Data shown section start

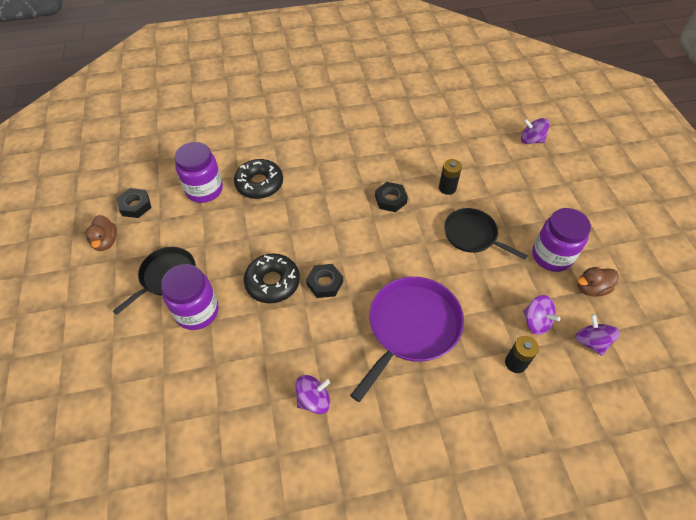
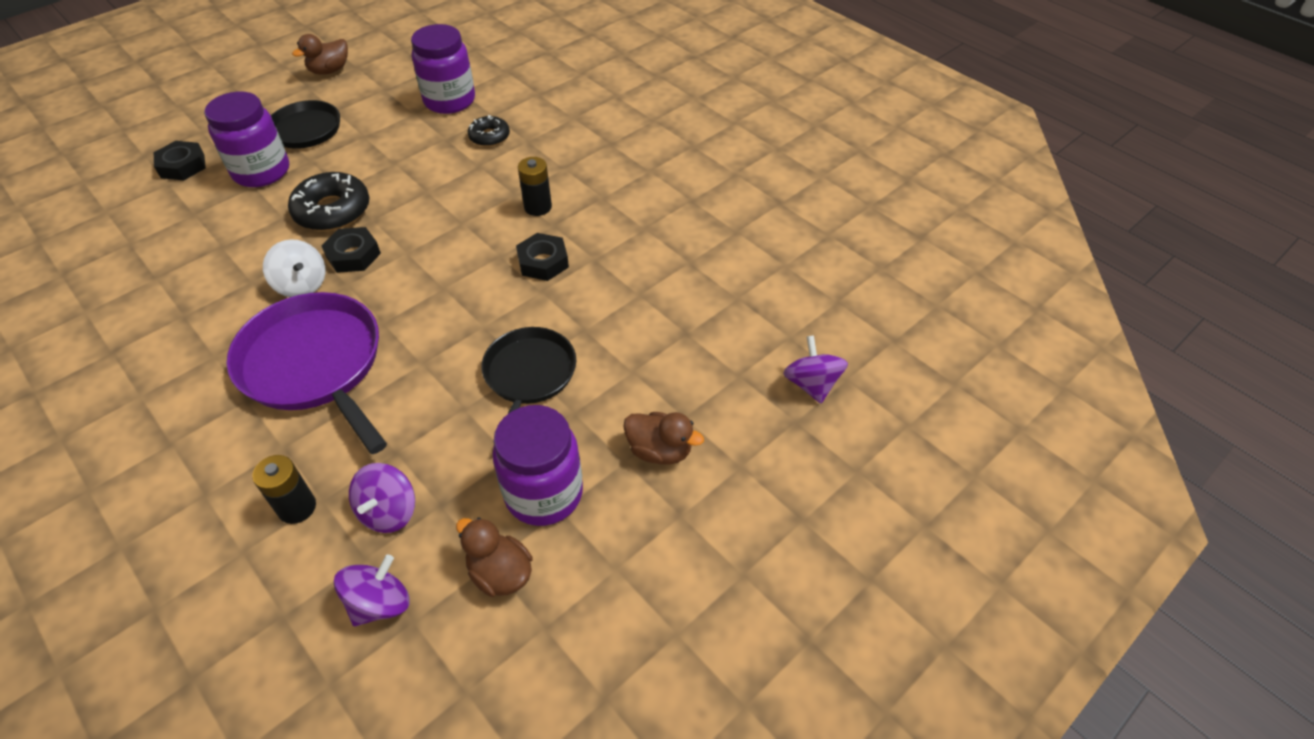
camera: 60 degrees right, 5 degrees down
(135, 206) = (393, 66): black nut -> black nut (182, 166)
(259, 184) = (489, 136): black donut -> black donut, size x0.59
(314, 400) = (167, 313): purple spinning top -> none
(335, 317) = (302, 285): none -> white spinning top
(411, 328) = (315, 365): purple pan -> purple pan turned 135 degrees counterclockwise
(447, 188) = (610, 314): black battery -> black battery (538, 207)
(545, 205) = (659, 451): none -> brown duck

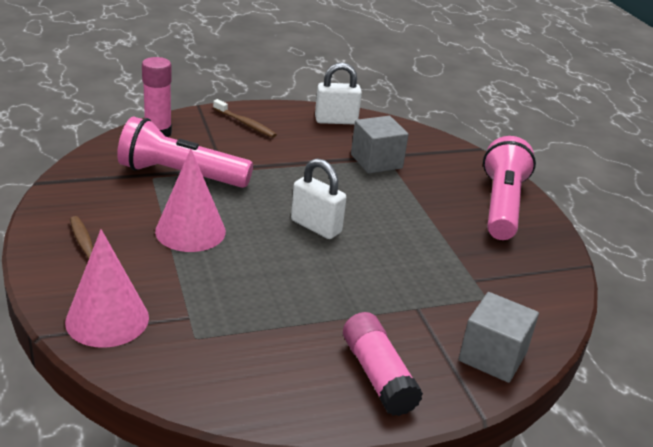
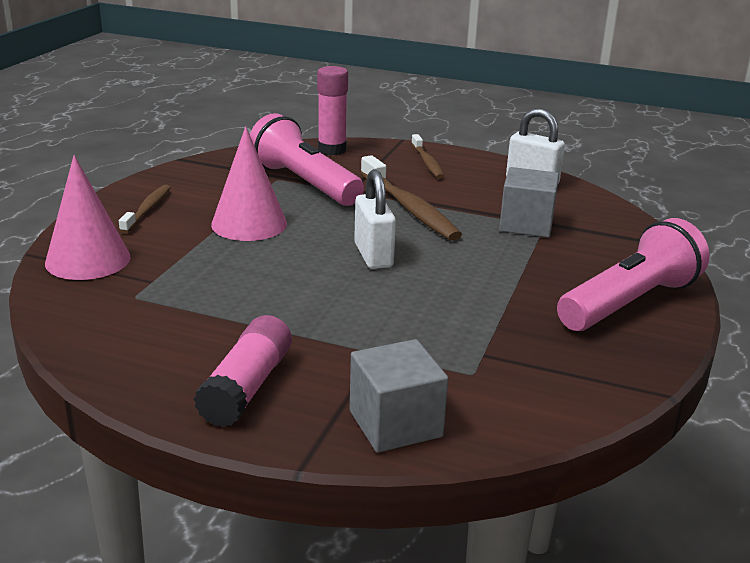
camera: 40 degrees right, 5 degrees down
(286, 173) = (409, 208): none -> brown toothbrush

Data shown section end

● Exercise:
Reproduce each line from the records that contains the word "spinning".

● Written answer:
(314, 400) = (167, 313): purple spinning top -> none
(335, 317) = (302, 285): none -> white spinning top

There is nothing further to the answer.